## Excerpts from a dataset
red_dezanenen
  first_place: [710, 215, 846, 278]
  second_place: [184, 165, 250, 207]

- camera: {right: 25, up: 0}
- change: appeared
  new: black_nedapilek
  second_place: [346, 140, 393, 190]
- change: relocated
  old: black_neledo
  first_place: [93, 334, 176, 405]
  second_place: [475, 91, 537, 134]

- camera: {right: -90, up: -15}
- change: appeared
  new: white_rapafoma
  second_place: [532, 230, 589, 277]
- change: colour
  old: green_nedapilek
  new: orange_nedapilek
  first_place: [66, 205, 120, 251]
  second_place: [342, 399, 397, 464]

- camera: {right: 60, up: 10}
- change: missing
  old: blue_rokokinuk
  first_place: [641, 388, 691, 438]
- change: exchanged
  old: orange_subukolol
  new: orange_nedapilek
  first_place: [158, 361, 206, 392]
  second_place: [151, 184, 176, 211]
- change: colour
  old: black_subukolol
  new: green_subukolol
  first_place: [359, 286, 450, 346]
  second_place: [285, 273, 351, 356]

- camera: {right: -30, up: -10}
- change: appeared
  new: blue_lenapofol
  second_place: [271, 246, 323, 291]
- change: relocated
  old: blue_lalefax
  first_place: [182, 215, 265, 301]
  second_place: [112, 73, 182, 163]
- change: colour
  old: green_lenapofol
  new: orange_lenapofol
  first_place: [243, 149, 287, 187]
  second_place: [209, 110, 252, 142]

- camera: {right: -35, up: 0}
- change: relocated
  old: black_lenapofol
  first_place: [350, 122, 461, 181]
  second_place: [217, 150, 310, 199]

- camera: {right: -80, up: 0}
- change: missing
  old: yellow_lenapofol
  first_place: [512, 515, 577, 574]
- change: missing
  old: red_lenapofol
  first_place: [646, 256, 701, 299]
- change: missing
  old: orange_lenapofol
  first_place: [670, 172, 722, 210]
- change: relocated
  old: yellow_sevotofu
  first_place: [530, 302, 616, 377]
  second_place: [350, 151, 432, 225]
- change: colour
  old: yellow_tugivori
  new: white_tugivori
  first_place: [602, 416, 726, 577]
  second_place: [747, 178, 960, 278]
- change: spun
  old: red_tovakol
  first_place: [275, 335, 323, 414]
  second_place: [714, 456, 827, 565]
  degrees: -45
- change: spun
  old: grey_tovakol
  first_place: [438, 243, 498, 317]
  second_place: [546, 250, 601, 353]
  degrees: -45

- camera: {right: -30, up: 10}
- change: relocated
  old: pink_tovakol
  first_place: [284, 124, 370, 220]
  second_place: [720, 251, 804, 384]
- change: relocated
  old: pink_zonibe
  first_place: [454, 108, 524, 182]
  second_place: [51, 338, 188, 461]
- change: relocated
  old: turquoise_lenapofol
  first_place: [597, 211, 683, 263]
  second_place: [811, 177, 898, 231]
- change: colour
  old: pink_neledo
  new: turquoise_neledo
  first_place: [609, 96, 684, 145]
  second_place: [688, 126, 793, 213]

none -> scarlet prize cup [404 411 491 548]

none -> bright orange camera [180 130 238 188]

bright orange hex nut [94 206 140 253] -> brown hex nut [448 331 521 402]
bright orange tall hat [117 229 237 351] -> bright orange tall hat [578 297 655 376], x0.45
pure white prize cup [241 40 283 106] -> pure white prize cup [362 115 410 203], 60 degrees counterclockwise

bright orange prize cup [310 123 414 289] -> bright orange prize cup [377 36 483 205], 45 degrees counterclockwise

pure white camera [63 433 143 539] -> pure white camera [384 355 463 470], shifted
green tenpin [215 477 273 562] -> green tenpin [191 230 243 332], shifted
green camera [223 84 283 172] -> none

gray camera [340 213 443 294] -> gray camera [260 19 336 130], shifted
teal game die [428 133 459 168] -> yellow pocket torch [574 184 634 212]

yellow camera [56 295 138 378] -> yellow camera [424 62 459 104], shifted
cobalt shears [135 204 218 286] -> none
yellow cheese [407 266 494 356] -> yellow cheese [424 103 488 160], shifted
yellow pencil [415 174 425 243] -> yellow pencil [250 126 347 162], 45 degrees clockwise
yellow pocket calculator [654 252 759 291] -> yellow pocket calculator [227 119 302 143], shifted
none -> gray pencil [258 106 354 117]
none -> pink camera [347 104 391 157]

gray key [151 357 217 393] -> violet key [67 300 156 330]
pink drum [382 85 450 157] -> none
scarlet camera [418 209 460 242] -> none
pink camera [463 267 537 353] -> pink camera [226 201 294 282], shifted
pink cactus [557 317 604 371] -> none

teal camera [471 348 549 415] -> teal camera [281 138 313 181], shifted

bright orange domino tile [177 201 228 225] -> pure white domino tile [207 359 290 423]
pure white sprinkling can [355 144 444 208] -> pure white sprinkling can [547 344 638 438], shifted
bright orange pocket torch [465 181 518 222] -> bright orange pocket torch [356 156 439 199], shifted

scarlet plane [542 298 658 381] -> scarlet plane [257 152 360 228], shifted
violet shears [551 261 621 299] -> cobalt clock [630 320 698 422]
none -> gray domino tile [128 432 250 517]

## Exercise prompt
Where does the word "pencil" occur in the data? Copy every line that has it.

## Written reply
yellow pencil [415 174 425 243] -> yellow pencil [250 126 347 162], 45 degrees clockwise
none -> gray pencil [258 106 354 117]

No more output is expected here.